How to complete this task —
The expected output is every record below, transcribed exactly, with the pictures left out.

Records provided —
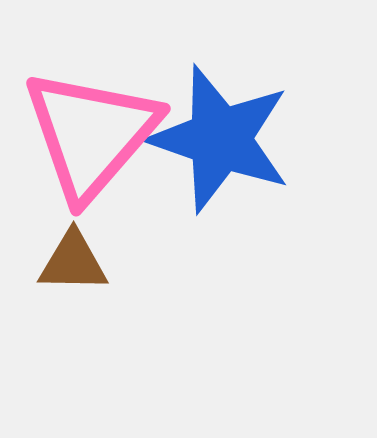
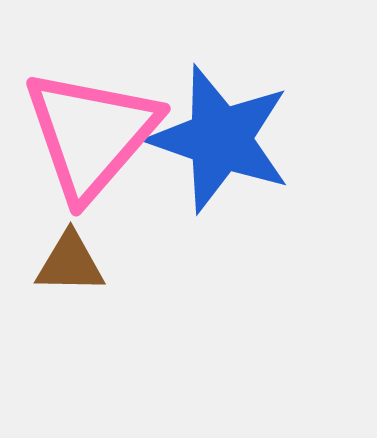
brown triangle: moved 3 px left, 1 px down
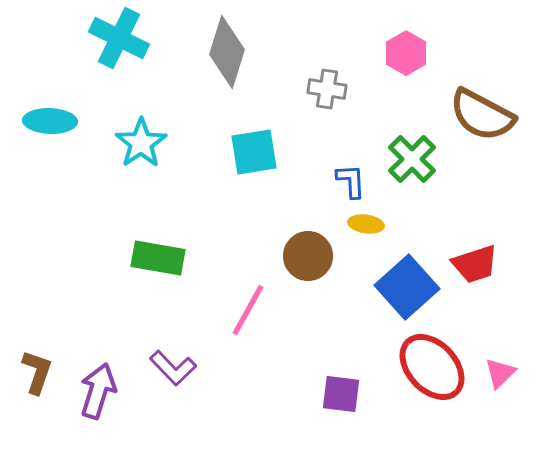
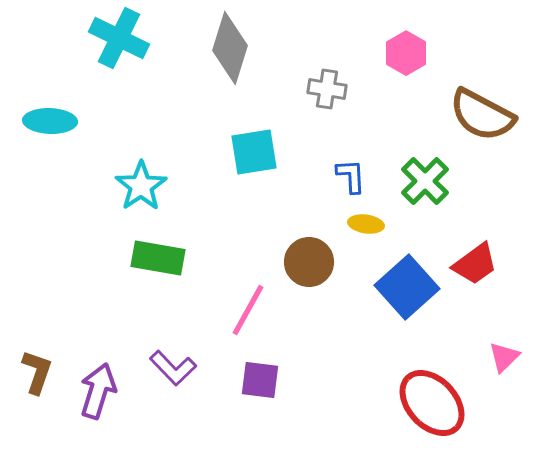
gray diamond: moved 3 px right, 4 px up
cyan star: moved 43 px down
green cross: moved 13 px right, 22 px down
blue L-shape: moved 5 px up
brown circle: moved 1 px right, 6 px down
red trapezoid: rotated 18 degrees counterclockwise
red ellipse: moved 36 px down
pink triangle: moved 4 px right, 16 px up
purple square: moved 81 px left, 14 px up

Result for this exercise —
brown triangle: moved 3 px left, 1 px down
gray diamond: moved 3 px right, 4 px up
cyan star: moved 43 px down
green cross: moved 13 px right, 22 px down
blue L-shape: moved 5 px up
brown circle: moved 1 px right, 6 px down
red trapezoid: rotated 18 degrees counterclockwise
red ellipse: moved 36 px down
pink triangle: moved 4 px right, 16 px up
purple square: moved 81 px left, 14 px up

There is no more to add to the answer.